**BRIEF**
Leaving out the pictures, output the lines from the one that contains "workshop.xlsx: [108,113,366,253] ->" through the end of the material, exactly as they stand.

**RECORDED DATA**
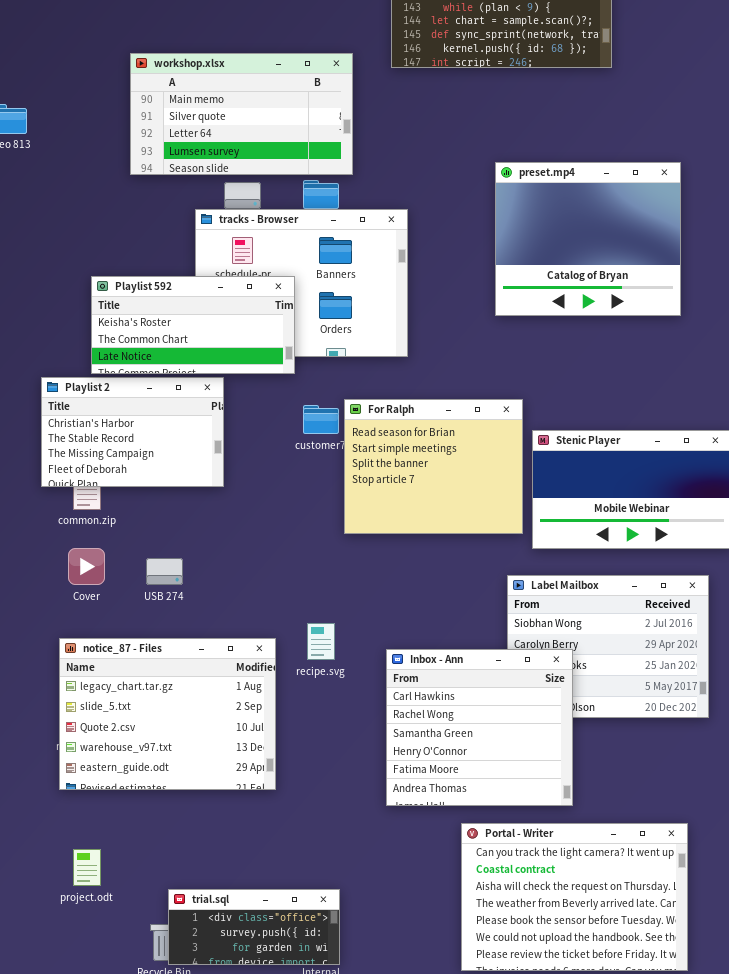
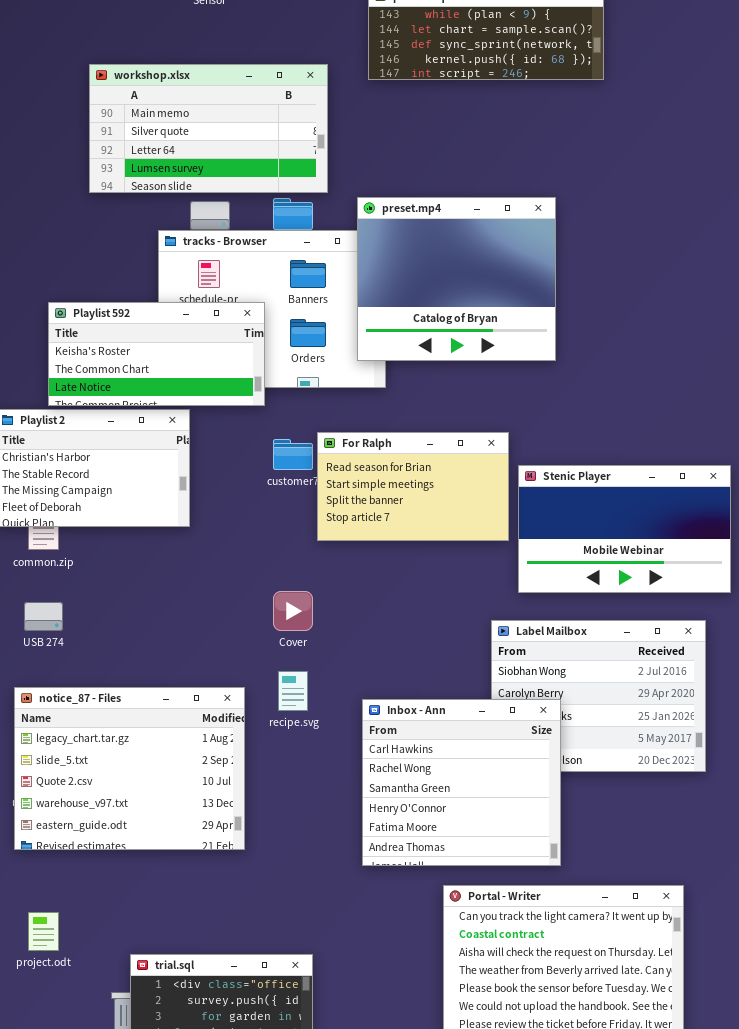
preset.mp4: [495,162,681,316] -> [357,197,556,361], moved
For Ralph: [344,399,523,534] -> [317,432,509,541], resized
Cover: [68,548,105,585] -> [273,591,313,631], moved
USB 274: [146,558,183,585] -> [24,602,63,631], moved

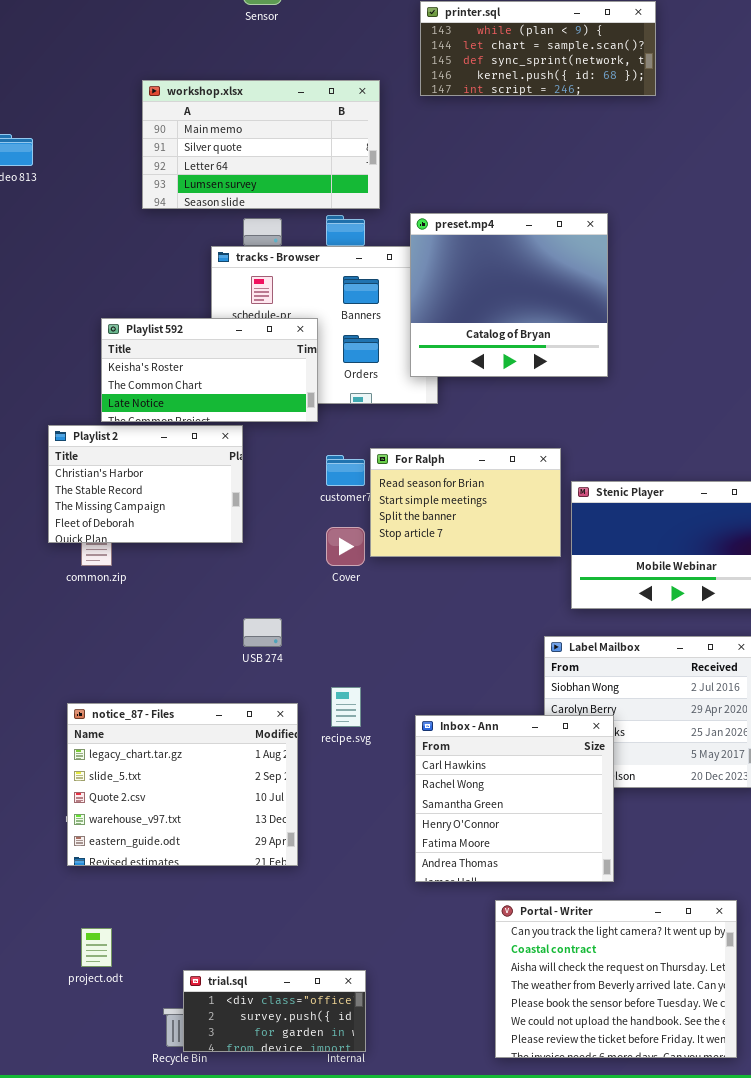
Cover: [273,591,313,631] -> [326,527,365,566], moved
USB 274: [24,602,63,631] -> [243,618,282,647], moved

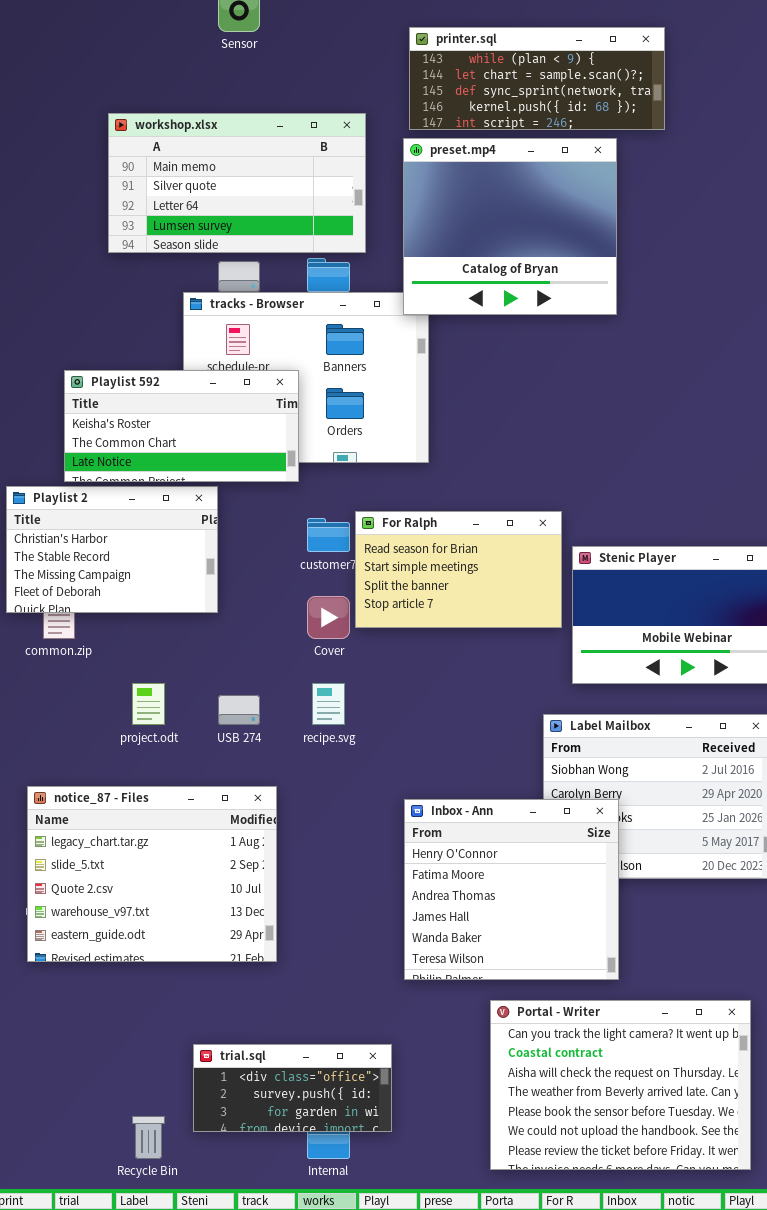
preset.mp4: [410,213,608,377] -> [403,138,617,315], moved
recipe.svg: [331,687,361,727] -> [312,683,345,725], moved
Inbox - Ann: [415,715,614,882] -> [404,799,619,980], scrolled down 3 rows
project.odt: [81,928,112,967] -> [132,683,165,725], moved
trial.sql: [183,970,366,1052] -> [193,1044,392,1132], moved

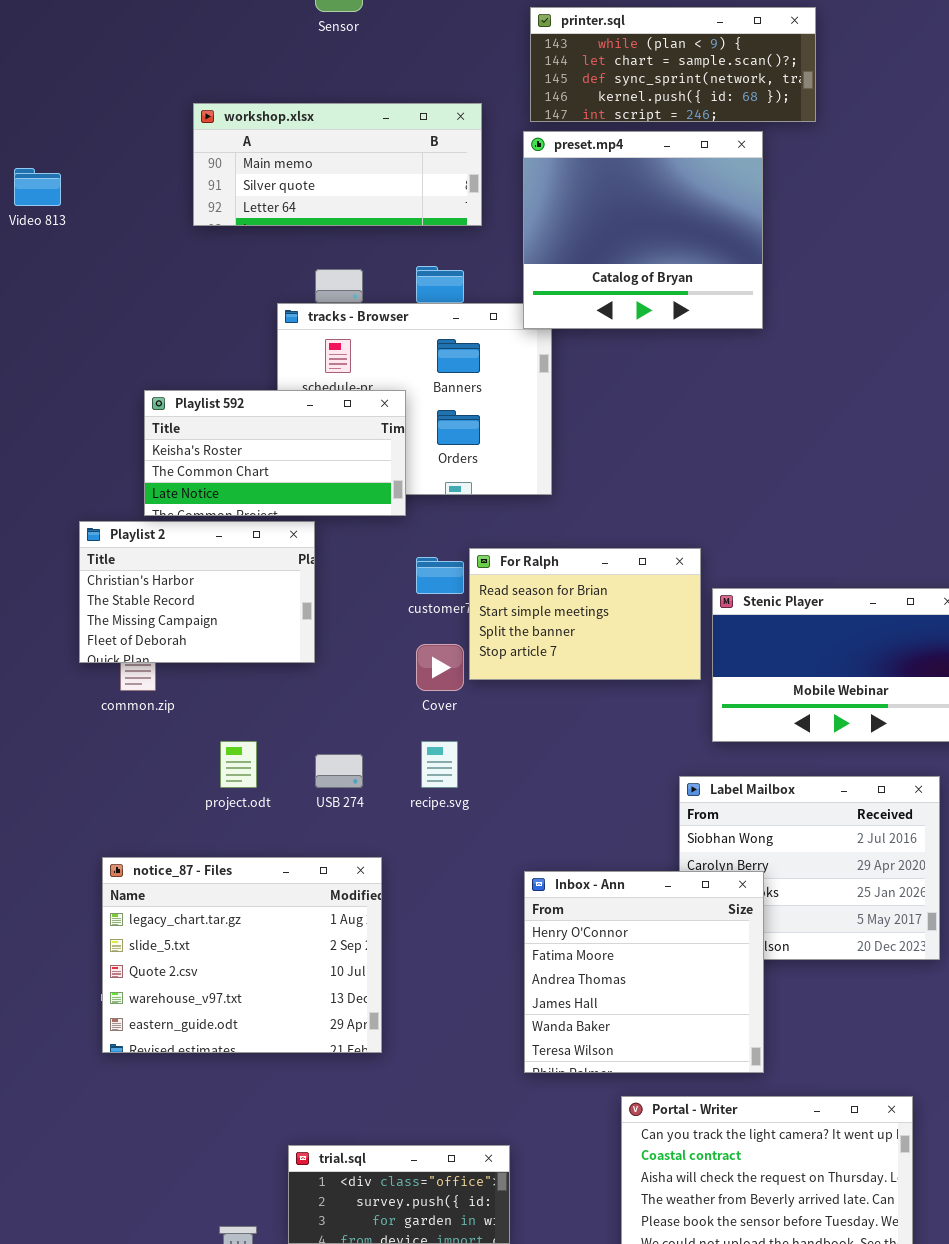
workshop.xlsx: [108,113,366,253] -> [193,103,482,226], resized

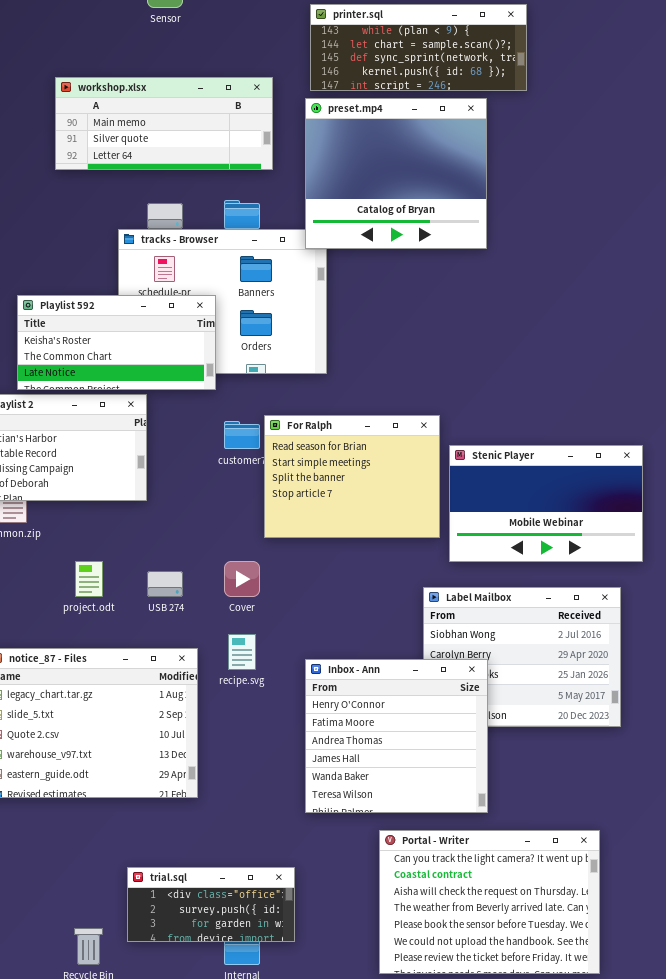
For Ralph: [469,548,701,680] -> [264,415,440,538], resized
Cover: [416,644,464,691] -> [224,561,260,597], moved
recipe.svg: [421,741,458,788] -> [228,634,256,670], moved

**WORKED SOLUTION**
workshop.xlsx: [108,113,366,253] -> [193,103,482,226], resized

For Ralph: [469,548,701,680] -> [264,415,440,538], resized
Cover: [416,644,464,691] -> [224,561,260,597], moved
recipe.svg: [421,741,458,788] -> [228,634,256,670], moved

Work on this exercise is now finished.